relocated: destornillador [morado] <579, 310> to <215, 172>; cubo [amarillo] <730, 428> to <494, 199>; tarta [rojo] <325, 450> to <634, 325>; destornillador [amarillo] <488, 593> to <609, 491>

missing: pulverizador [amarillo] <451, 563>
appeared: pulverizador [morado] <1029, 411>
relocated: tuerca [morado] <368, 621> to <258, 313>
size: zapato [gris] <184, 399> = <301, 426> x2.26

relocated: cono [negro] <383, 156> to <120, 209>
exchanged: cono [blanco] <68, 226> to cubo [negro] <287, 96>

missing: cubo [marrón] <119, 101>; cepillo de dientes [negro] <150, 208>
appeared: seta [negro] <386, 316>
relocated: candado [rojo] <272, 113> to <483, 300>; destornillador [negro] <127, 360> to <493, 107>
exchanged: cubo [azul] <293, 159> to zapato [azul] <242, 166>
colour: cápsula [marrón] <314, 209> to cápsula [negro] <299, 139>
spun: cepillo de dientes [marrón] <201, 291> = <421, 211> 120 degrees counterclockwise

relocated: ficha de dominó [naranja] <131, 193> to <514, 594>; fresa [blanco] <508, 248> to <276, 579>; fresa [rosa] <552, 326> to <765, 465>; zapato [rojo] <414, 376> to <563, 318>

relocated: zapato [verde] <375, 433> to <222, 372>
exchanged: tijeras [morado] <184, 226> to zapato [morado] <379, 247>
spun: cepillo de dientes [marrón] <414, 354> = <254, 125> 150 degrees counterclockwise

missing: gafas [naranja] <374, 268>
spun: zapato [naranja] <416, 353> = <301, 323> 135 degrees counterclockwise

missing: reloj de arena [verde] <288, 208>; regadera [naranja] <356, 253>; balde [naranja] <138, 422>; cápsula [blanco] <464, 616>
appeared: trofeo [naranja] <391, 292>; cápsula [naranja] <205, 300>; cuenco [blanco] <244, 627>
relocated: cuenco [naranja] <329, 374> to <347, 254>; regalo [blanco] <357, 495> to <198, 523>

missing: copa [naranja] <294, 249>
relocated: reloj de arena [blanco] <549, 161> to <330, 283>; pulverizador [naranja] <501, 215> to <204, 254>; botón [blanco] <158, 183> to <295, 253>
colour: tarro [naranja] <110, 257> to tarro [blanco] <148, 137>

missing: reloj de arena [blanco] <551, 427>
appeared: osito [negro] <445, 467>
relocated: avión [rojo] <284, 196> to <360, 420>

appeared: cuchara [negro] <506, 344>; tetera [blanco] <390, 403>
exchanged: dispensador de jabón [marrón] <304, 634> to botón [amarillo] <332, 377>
_ _ _ _ _ _ _
Every record above is to be copied exactly.

relocated: destornillador [morado] <579, 310> to <215, 172>; cubo [amarillo] <730, 428> to <494, 199>; tarta [rojo] <325, 450> to <634, 325>; destornillador [amarillo] <488, 593> to <609, 491>

missing: pulverizador [amarillo] <451, 563>
appeared: pulverizador [morado] <1029, 411>
relocated: tuerca [morado] <368, 621> to <258, 313>
size: zapato [gris] <184, 399> = <301, 426> x2.26

relocated: cono [negro] <383, 156> to <120, 209>
exchanged: cono [blanco] <68, 226> to cubo [negro] <287, 96>

missing: cubo [marrón] <119, 101>; cepillo de dientes [negro] <150, 208>
appeared: seta [negro] <386, 316>
relocated: candado [rojo] <272, 113> to <483, 300>; destornillador [negro] <127, 360> to <493, 107>
exchanged: cubo [azul] <293, 159> to zapato [azul] <242, 166>
colour: cápsula [marrón] <314, 209> to cápsula [negro] <299, 139>
spun: cepillo de dientes [marrón] <201, 291> = <421, 211> 120 degrees counterclockwise

relocated: ficha de dominó [naranja] <131, 193> to <514, 594>; fresa [blanco] <508, 248> to <276, 579>; fresa [rosa] <552, 326> to <765, 465>; zapato [rojo] <414, 376> to <563, 318>

relocated: zapato [verde] <375, 433> to <222, 372>
exchanged: tijeras [morado] <184, 226> to zapato [morado] <379, 247>
spun: cepillo de dientes [marrón] <414, 354> = <254, 125> 150 degrees counterclockwise

missing: gafas [naranja] <374, 268>
spun: zapato [naranja] <416, 353> = <301, 323> 135 degrees counterclockwise

missing: reloj de arena [verde] <288, 208>; regadera [naranja] <356, 253>; balde [naranja] <138, 422>; cápsula [blanco] <464, 616>
appeared: trofeo [naranja] <391, 292>; cápsula [naranja] <205, 300>; cuenco [blanco] <244, 627>
relocated: cuenco [naranja] <329, 374> to <347, 254>; regalo [blanco] <357, 495> to <198, 523>

missing: copa [naranja] <294, 249>
relocated: reloj de arena [blanco] <549, 161> to <330, 283>; pulverizador [naranja] <501, 215> to <204, 254>; botón [blanco] <158, 183> to <295, 253>
colour: tarro [naranja] <110, 257> to tarro [blanco] <148, 137>

missing: reloj de arena [blanco] <551, 427>
appeared: osito [negro] <445, 467>
relocated: avión [rojo] <284, 196> to <360, 420>

appeared: cuchara [negro] <506, 344>; tetera [blanco] <390, 403>
exchanged: dispensador de jabón [marrón] <304, 634> to botón [amarillo] <332, 377>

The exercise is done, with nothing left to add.